■ EXERCISE OBJECTIVE ■
The response should be an exact copy of the records, with the pictures removed.

--- TASK DATA ---

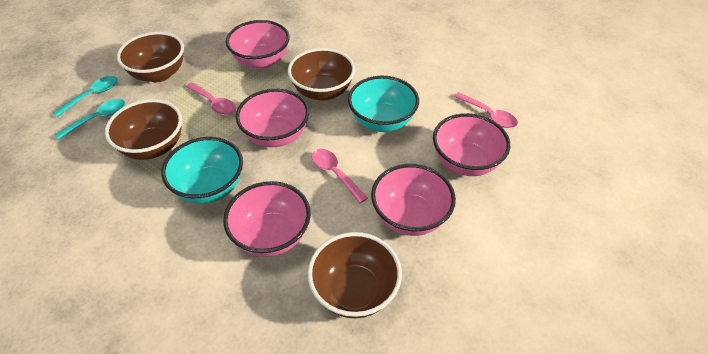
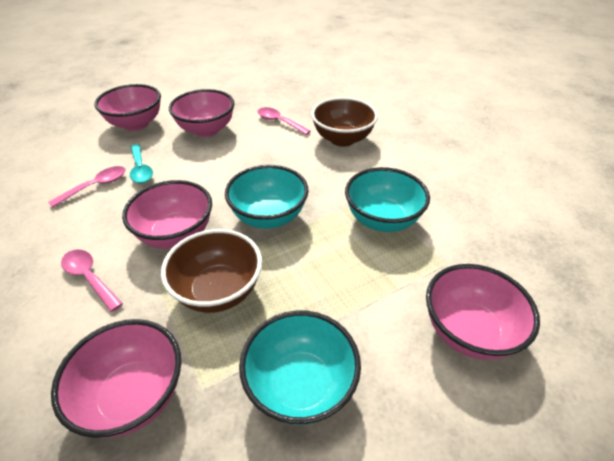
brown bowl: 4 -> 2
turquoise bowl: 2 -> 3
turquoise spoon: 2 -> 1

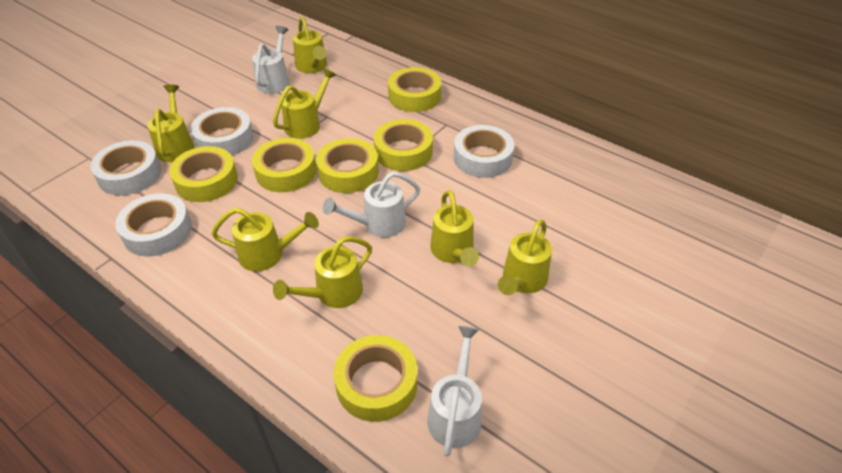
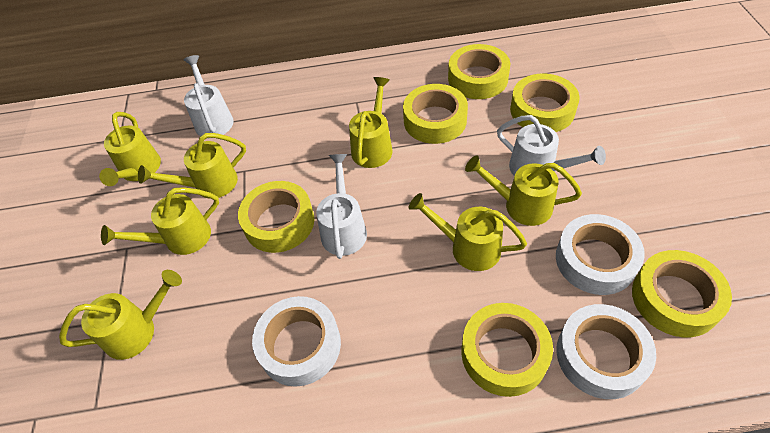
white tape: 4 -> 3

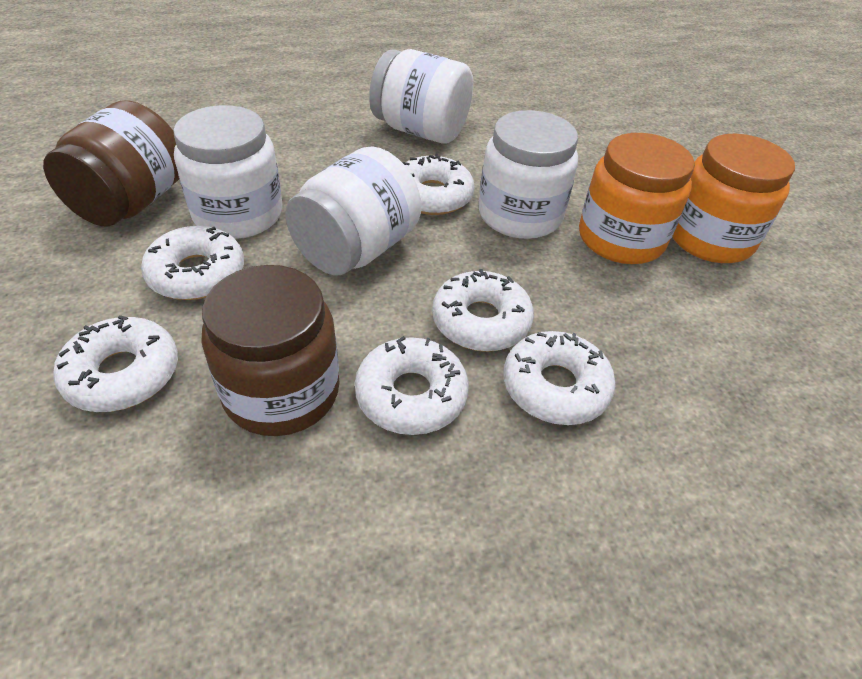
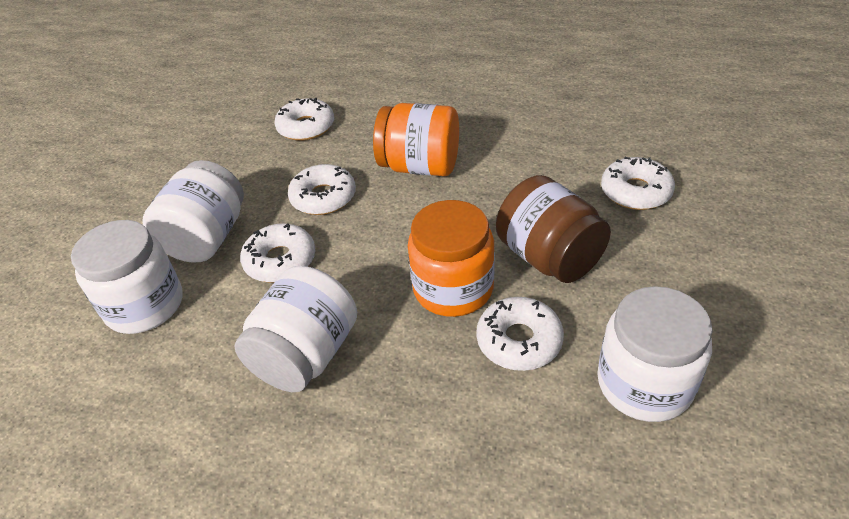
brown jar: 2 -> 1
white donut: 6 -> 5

---

■ ANSWER BOX ■
brown bowl: 4 -> 2
turquoise bowl: 2 -> 3
turquoise spoon: 2 -> 1

white tape: 4 -> 3

brown jar: 2 -> 1
white donut: 6 -> 5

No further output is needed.